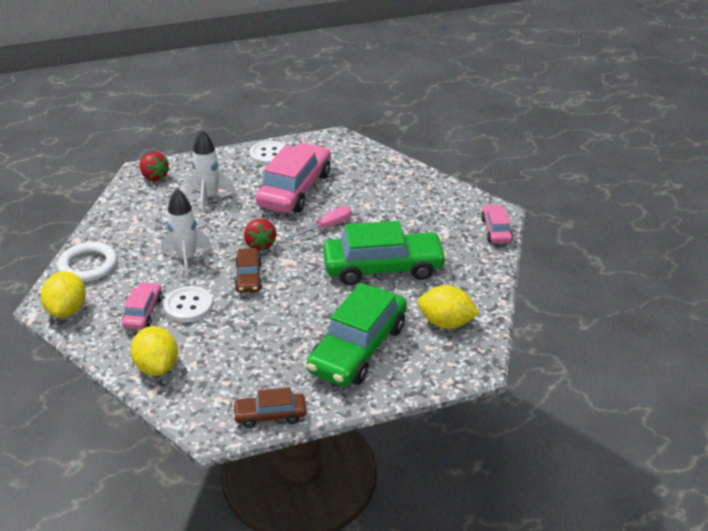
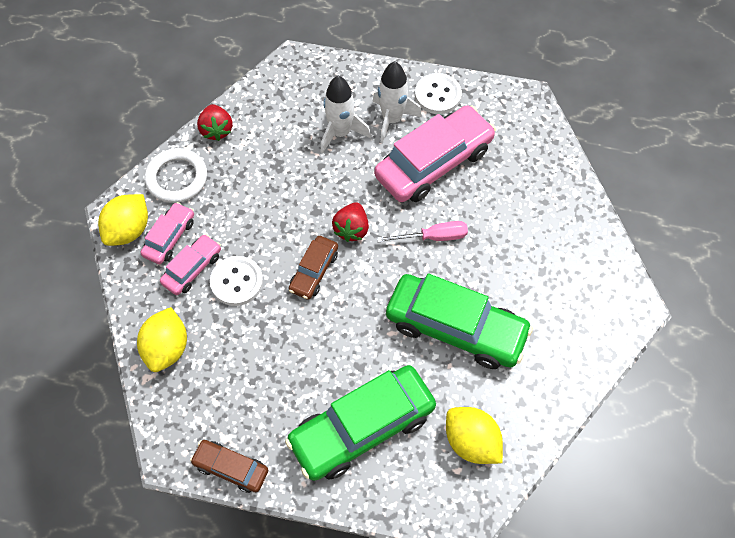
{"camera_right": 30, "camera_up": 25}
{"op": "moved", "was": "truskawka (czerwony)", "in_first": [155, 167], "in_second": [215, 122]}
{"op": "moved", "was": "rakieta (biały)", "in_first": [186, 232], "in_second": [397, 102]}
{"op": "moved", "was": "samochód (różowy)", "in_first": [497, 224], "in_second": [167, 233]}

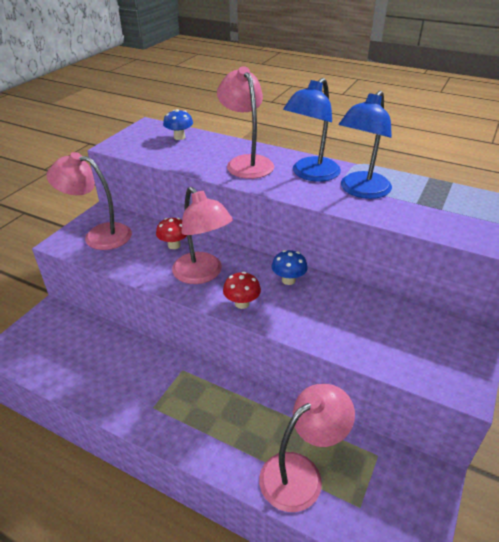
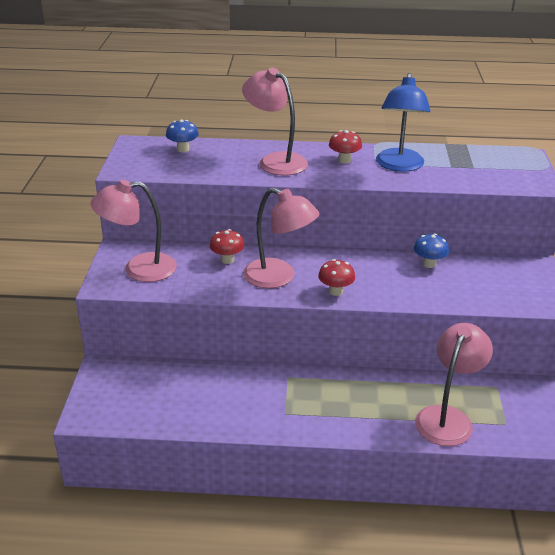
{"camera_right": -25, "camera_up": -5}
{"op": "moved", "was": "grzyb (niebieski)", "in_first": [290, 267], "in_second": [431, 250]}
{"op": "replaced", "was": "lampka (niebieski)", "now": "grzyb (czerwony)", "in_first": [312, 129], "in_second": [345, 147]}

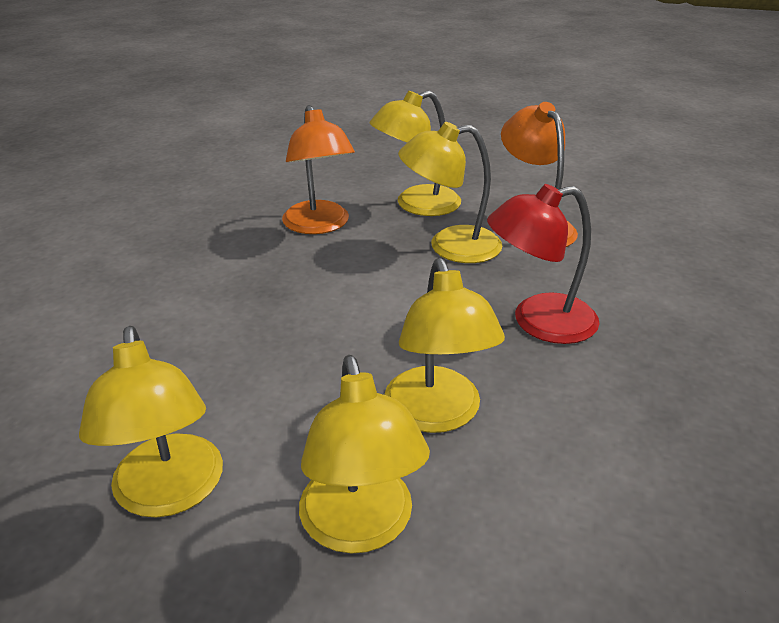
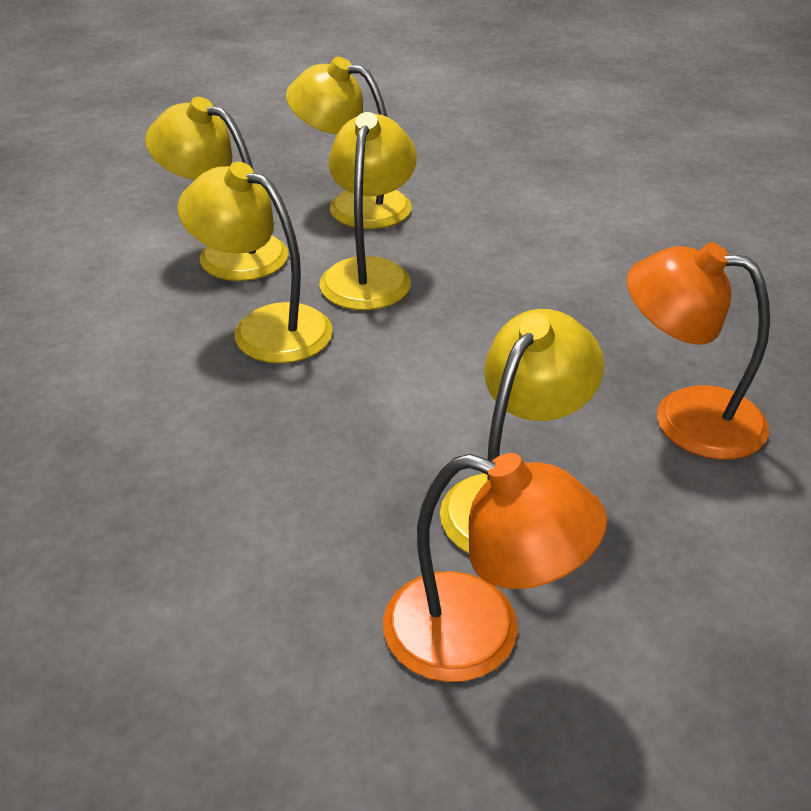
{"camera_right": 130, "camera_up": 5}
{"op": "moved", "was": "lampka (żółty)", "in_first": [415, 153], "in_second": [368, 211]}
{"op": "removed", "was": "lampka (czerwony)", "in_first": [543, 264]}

---

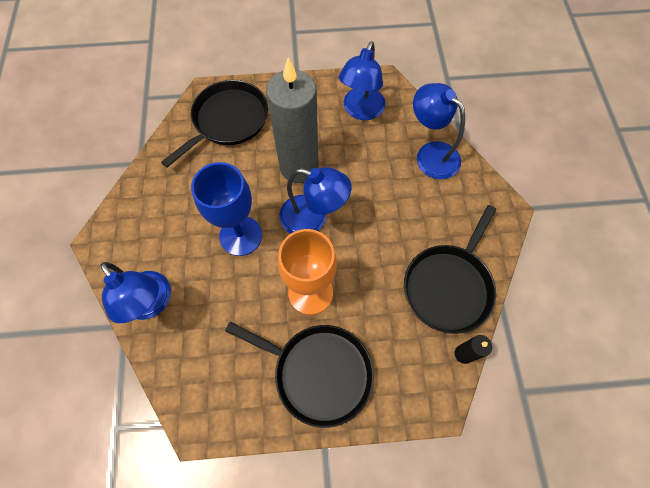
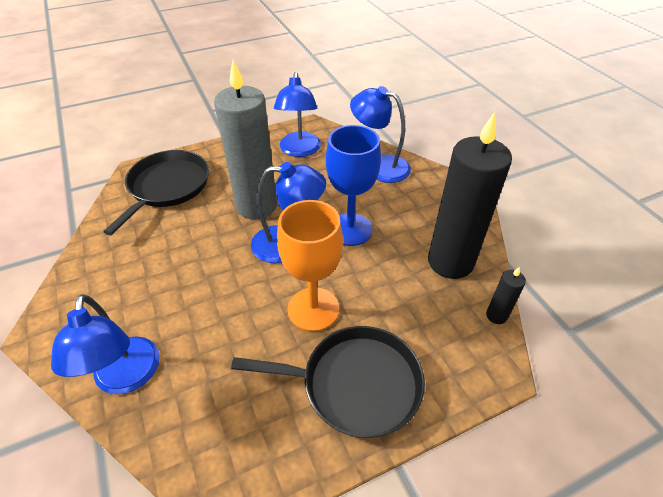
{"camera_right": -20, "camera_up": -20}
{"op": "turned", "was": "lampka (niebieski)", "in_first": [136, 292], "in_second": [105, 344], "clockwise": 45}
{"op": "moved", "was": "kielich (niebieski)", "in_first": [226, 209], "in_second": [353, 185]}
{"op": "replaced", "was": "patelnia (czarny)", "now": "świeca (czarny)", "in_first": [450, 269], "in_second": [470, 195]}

- [Exercise directions]: The required output is a copy of each line in the records where the string "lampka" occurs.

- [Written reply]:
{"op": "replaced", "was": "lampka (niebieski)", "now": "grzyb (czerwony)", "in_first": [312, 129], "in_second": [345, 147]}
{"op": "moved", "was": "lampka (żółty)", "in_first": [415, 153], "in_second": [368, 211]}
{"op": "removed", "was": "lampka (czerwony)", "in_first": [543, 264]}
{"op": "turned", "was": "lampka (niebieski)", "in_first": [136, 292], "in_second": [105, 344], "clockwise": 45}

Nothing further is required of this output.